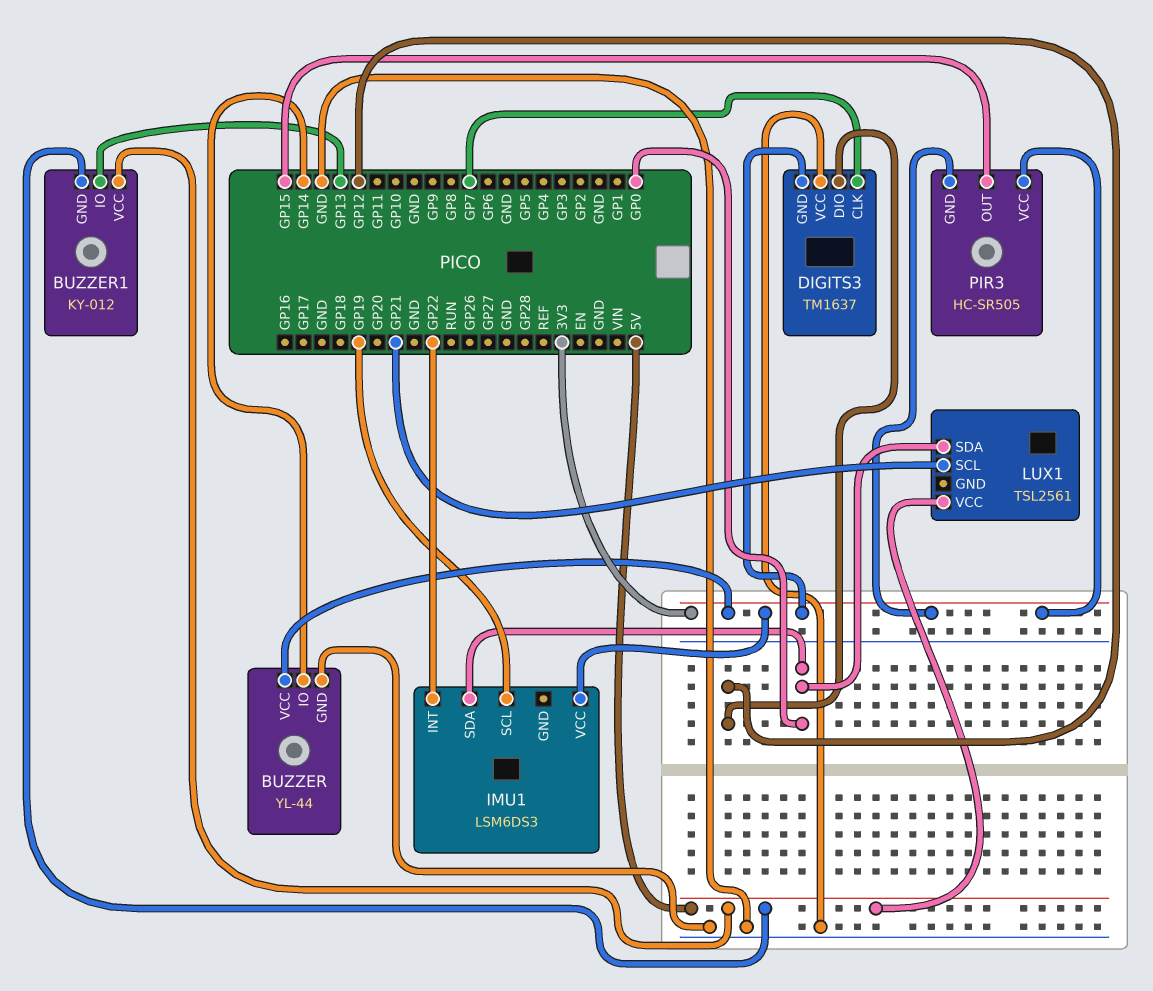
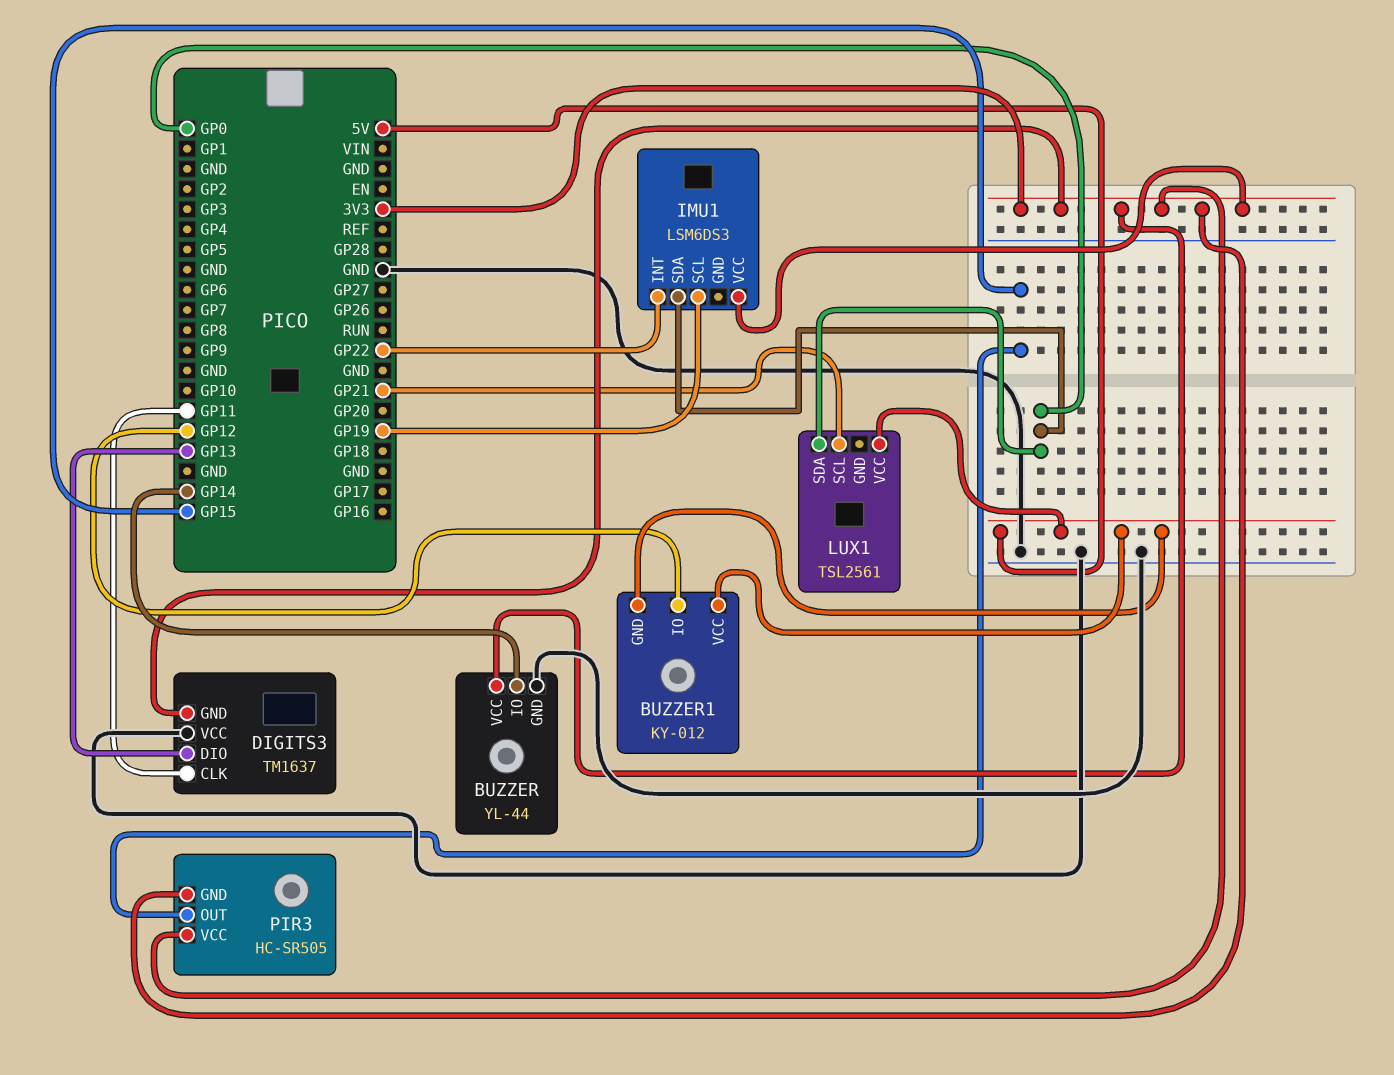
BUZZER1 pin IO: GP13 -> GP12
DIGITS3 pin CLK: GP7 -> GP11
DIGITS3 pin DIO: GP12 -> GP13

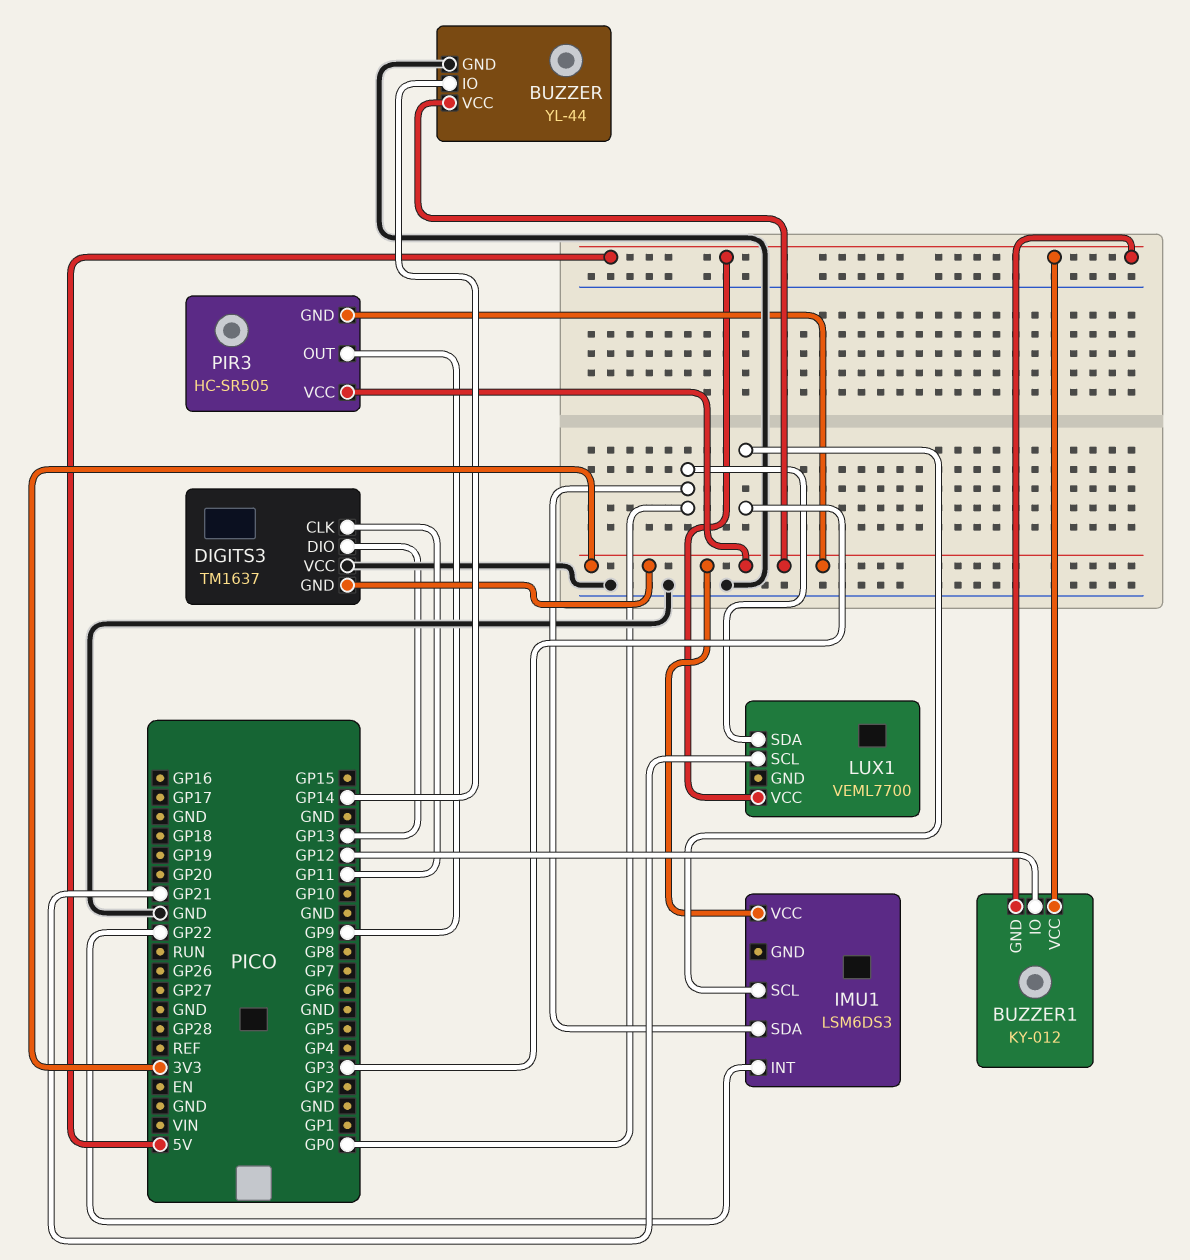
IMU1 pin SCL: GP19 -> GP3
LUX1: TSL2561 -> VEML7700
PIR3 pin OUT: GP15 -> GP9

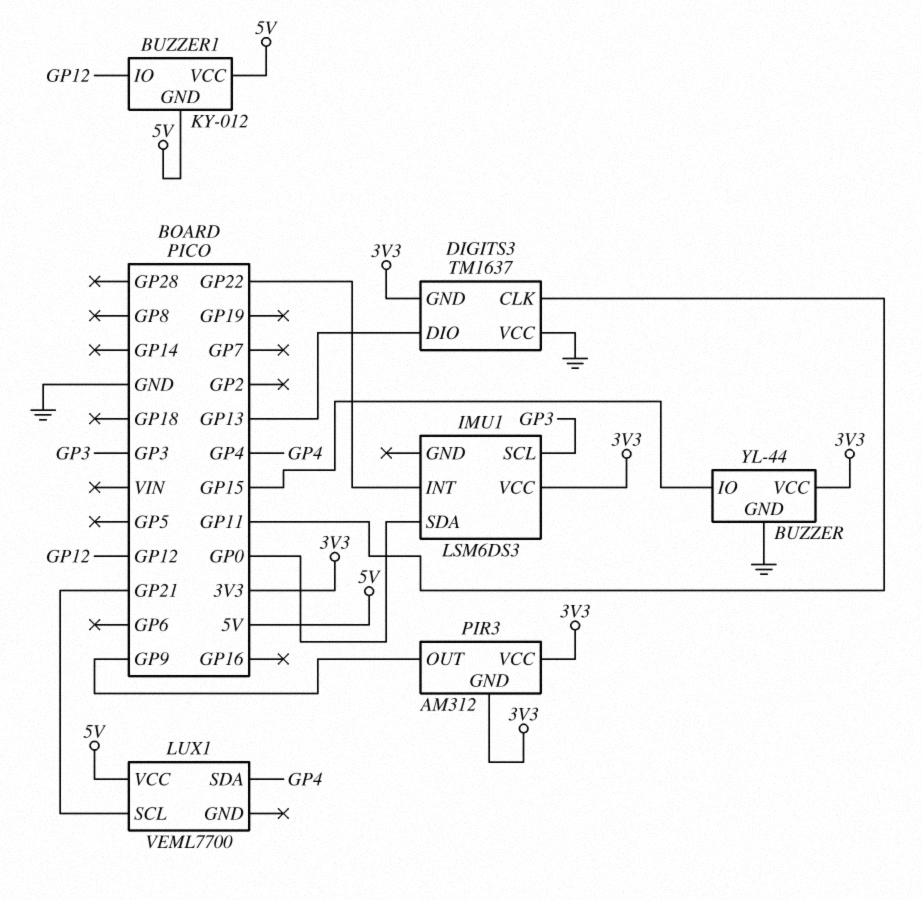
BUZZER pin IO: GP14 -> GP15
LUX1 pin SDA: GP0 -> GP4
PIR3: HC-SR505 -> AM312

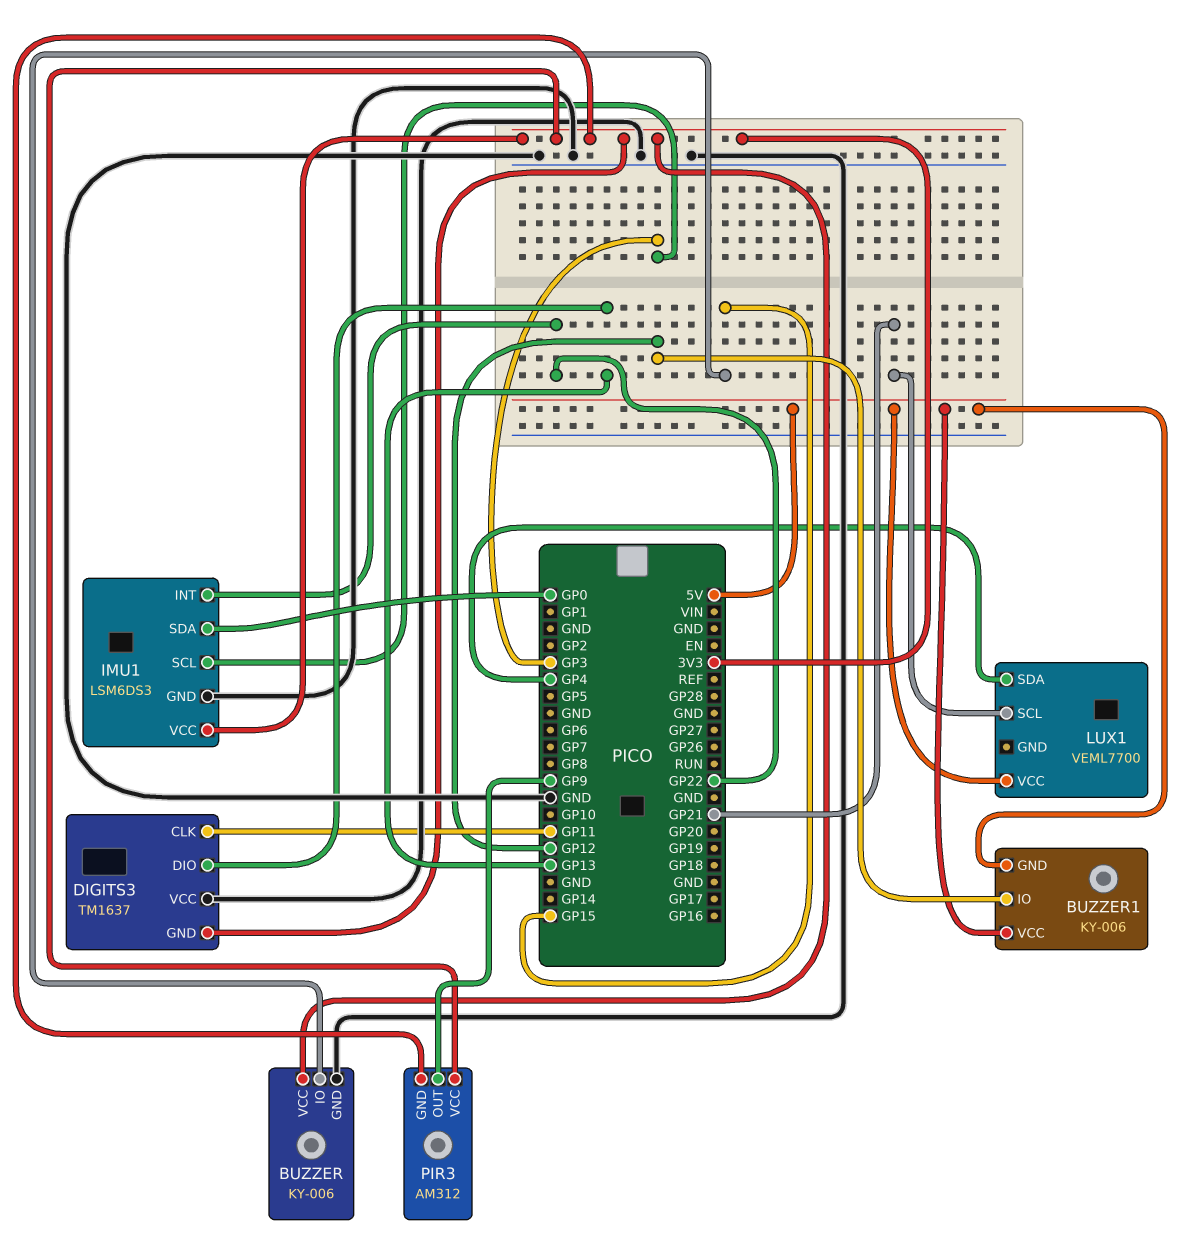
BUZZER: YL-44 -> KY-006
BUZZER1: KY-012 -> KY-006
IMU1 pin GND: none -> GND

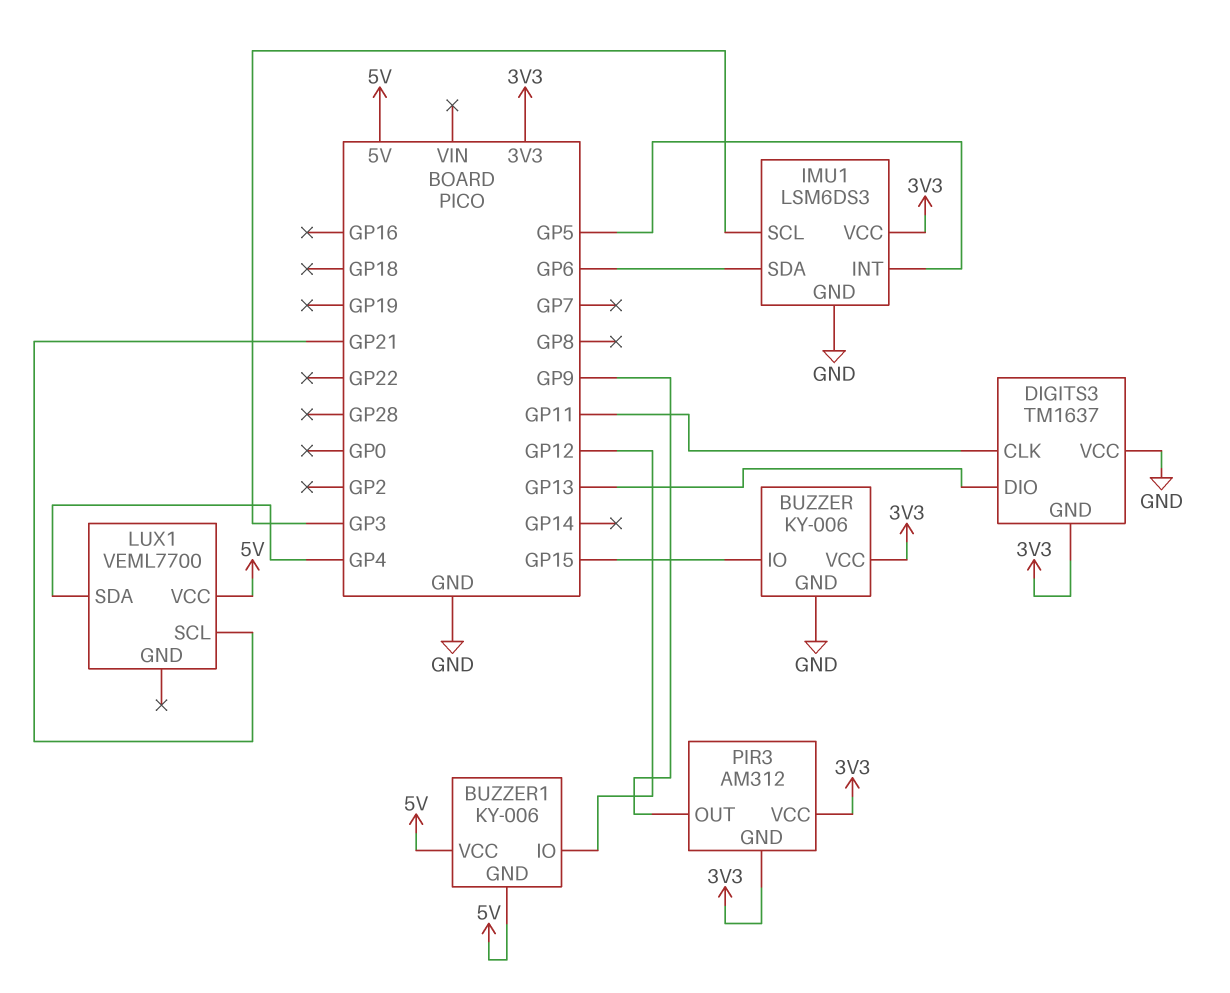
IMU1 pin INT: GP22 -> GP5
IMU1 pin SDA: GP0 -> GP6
============
● **Problem description**:
All entries should be restated word for word; no images belong in the copy.

● **Response**:
BUZZER1 pin IO: GP13 -> GP12
DIGITS3 pin CLK: GP7 -> GP11
DIGITS3 pin DIO: GP12 -> GP13

IMU1 pin SCL: GP19 -> GP3
LUX1: TSL2561 -> VEML7700
PIR3 pin OUT: GP15 -> GP9

BUZZER pin IO: GP14 -> GP15
LUX1 pin SDA: GP0 -> GP4
PIR3: HC-SR505 -> AM312

BUZZER: YL-44 -> KY-006
BUZZER1: KY-012 -> KY-006
IMU1 pin GND: none -> GND

IMU1 pin INT: GP22 -> GP5
IMU1 pin SDA: GP0 -> GP6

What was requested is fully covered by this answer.